▶ _INSTRUCTIONS TO FOLLOW_
Would you transcribe exactly the lines from the one containing "SCALE3: HX711 -> CS1237" to the last line of the data below, both ends included, but none of the pictures?

▶ _DATASET RECORDS_

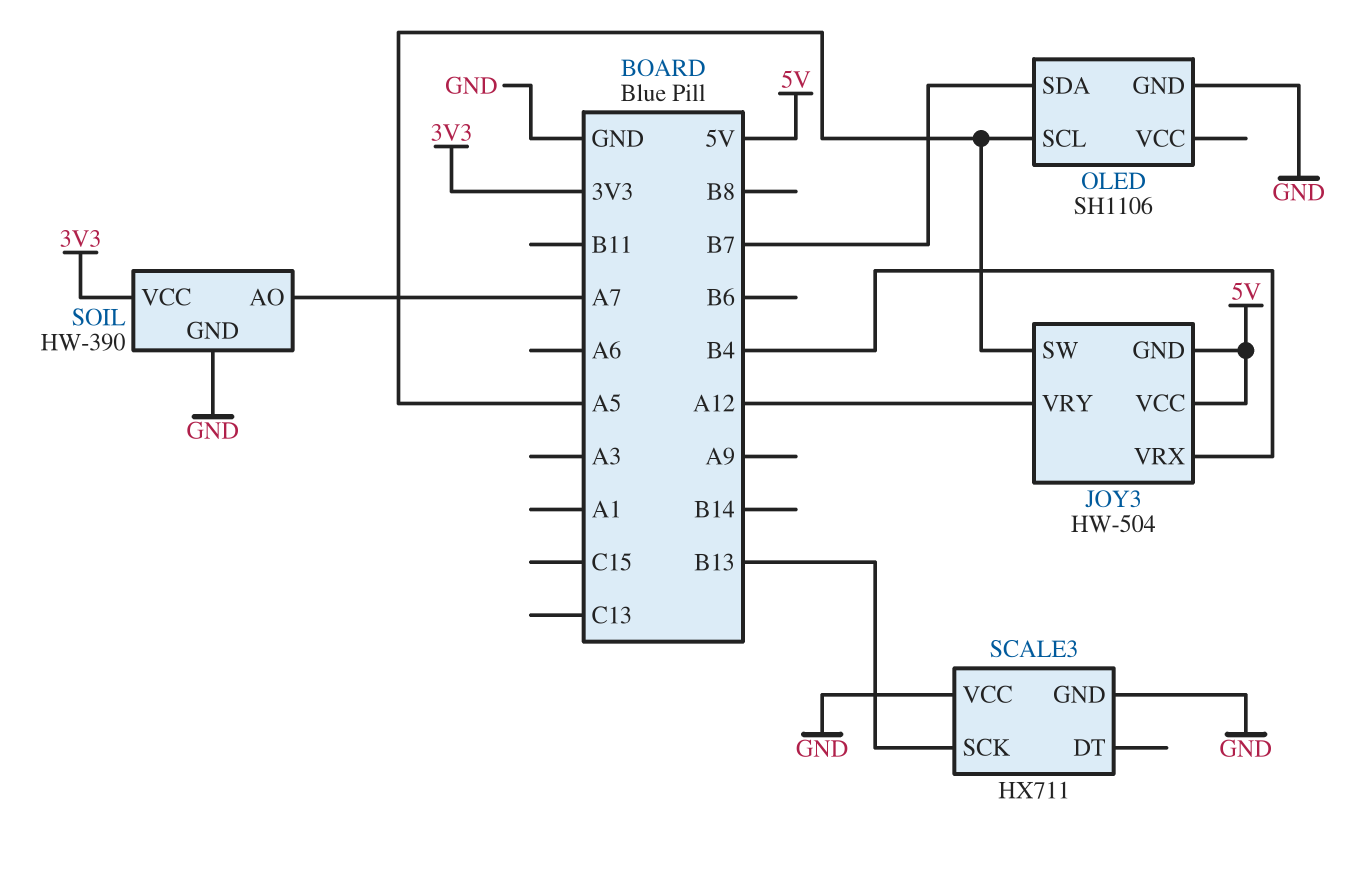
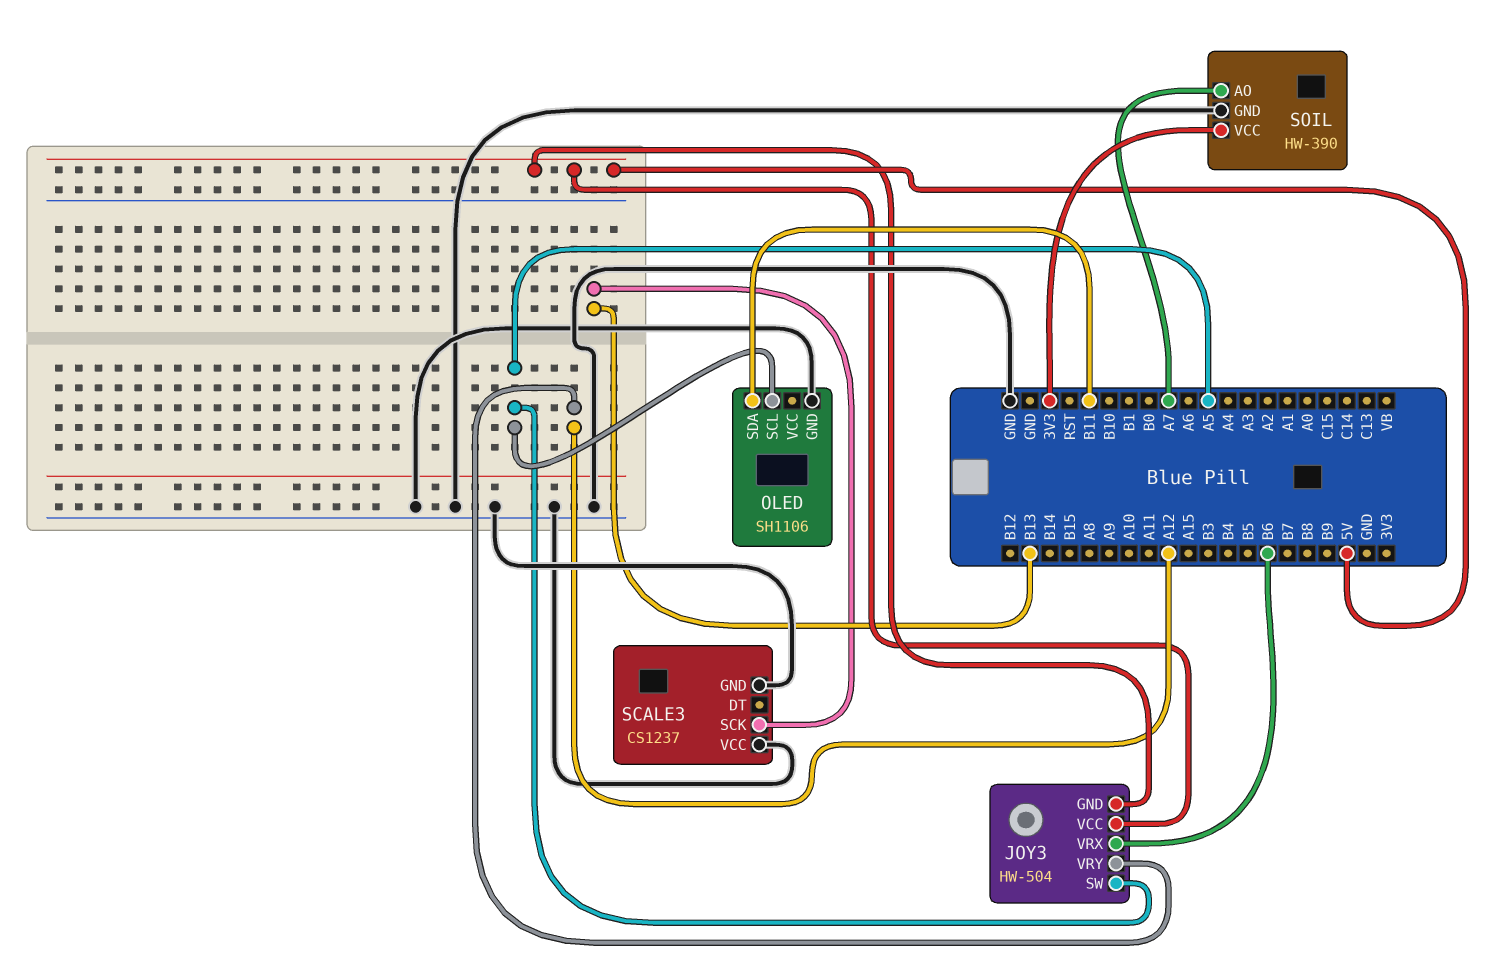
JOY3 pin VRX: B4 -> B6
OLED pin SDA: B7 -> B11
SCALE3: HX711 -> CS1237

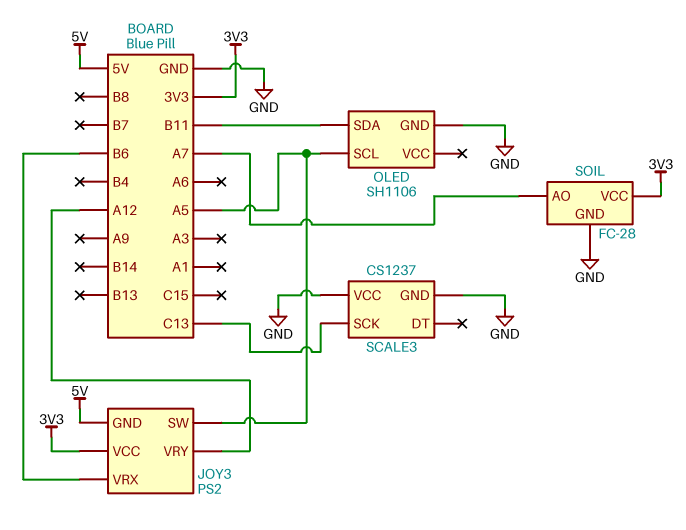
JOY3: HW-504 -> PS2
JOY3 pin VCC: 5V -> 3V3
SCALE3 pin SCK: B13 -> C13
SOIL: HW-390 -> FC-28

▶ _RESPONSE AREA_
SCALE3: HX711 -> CS1237

JOY3: HW-504 -> PS2
JOY3 pin VCC: 5V -> 3V3
SCALE3 pin SCK: B13 -> C13
SOIL: HW-390 -> FC-28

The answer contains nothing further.